EXTRACTED DATA:
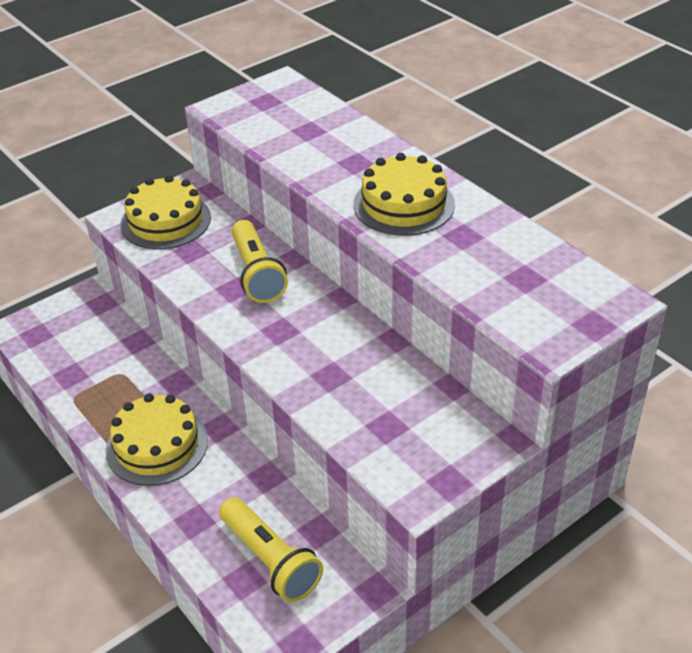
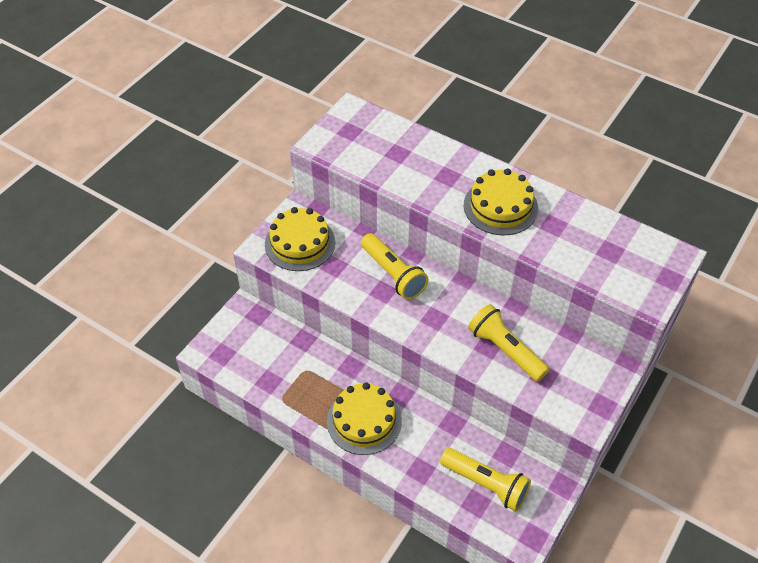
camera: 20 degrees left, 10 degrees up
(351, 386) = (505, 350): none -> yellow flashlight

* * *

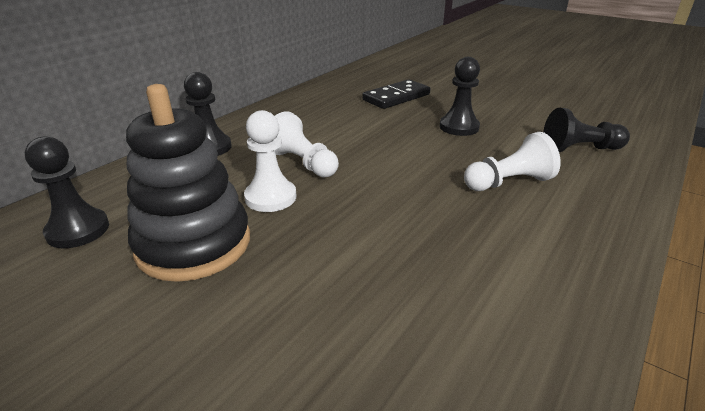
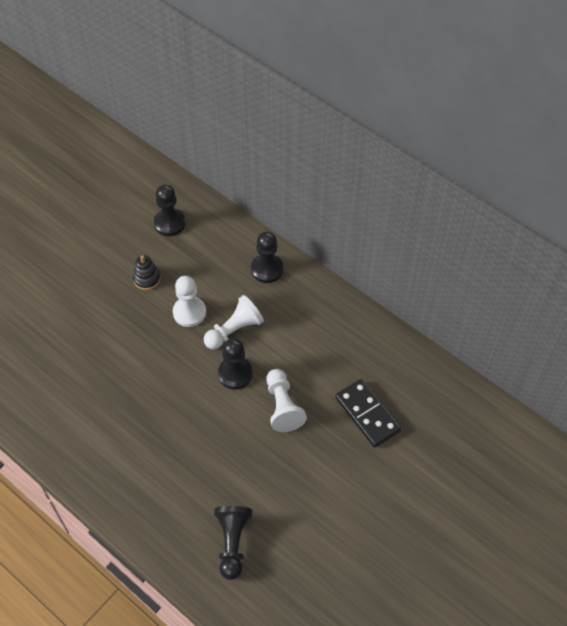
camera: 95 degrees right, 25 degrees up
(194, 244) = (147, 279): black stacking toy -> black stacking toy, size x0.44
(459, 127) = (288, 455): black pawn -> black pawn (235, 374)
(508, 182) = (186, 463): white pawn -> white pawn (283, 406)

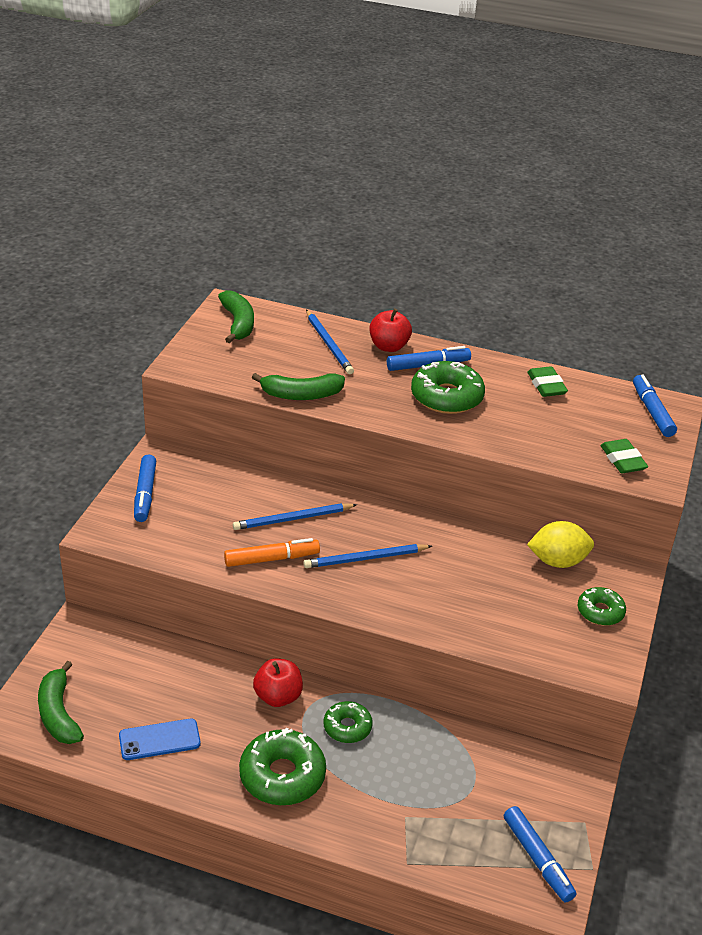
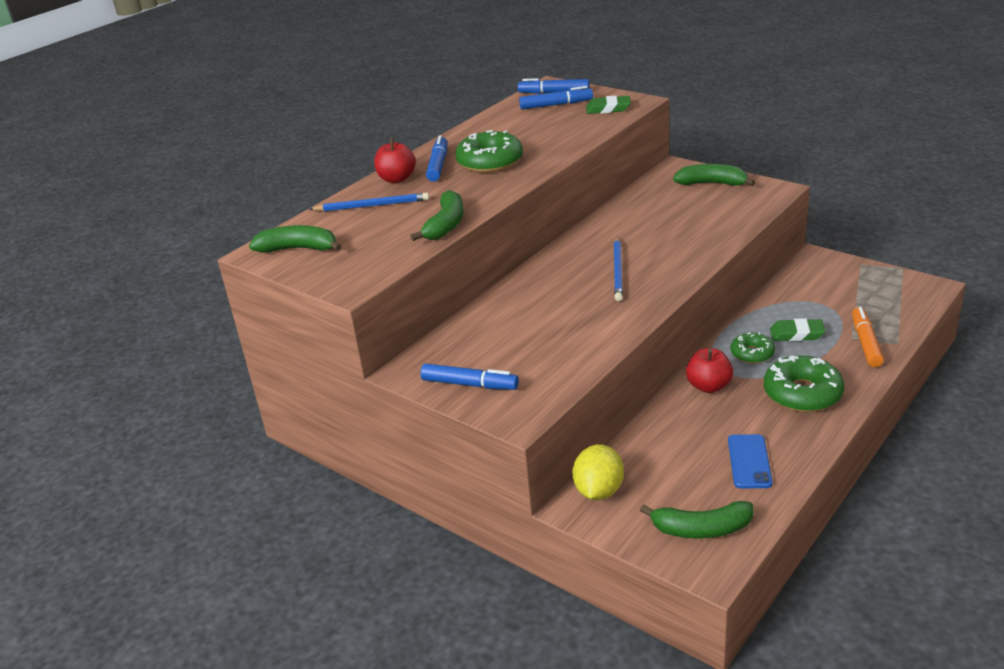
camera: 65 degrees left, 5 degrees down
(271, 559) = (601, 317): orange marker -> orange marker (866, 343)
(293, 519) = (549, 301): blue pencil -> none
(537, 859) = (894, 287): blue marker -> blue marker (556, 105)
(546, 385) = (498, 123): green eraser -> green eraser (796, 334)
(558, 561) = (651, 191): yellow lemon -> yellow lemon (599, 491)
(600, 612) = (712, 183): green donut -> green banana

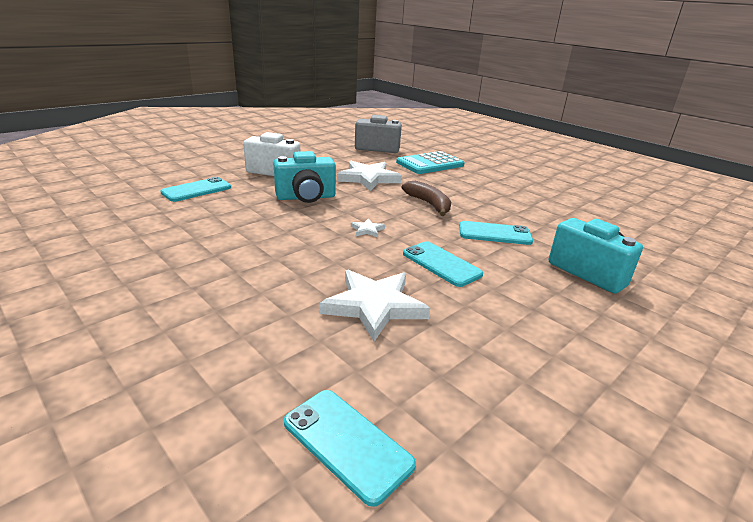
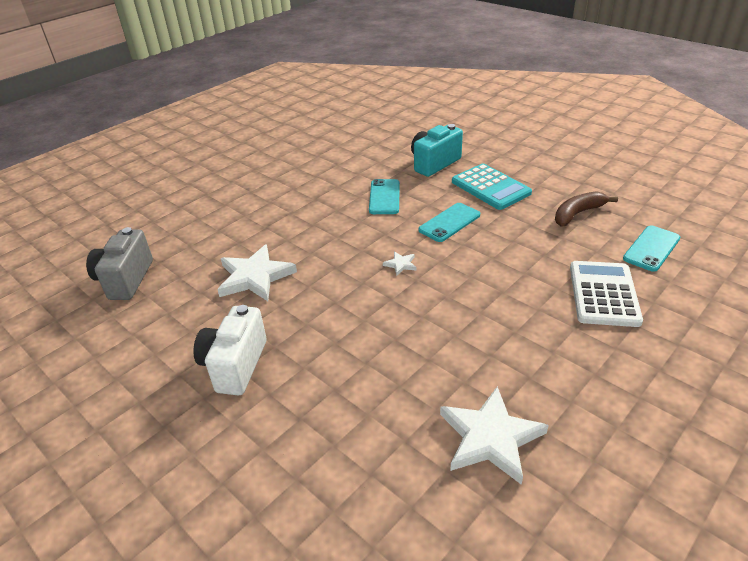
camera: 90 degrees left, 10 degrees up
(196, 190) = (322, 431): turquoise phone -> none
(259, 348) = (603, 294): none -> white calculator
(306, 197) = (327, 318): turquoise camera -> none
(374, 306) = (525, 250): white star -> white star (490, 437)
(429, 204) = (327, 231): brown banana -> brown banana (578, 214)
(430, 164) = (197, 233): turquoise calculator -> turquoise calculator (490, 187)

==

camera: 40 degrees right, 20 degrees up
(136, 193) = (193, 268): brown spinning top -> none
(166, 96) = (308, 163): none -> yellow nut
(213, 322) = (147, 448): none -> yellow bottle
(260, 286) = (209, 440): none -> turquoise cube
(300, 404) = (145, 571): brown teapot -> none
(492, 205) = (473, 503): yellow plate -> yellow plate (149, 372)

TASK GOAL: Above are the entries. Quote exactly the lines from the one bearing "camera: 20 degrees left, 10 degrees up" through the one bearing "(351, 386) = (505, 350): none".

TASK RESPONSE:
camera: 20 degrees left, 10 degrees up
(351, 386) = (505, 350): none -> yellow flashlight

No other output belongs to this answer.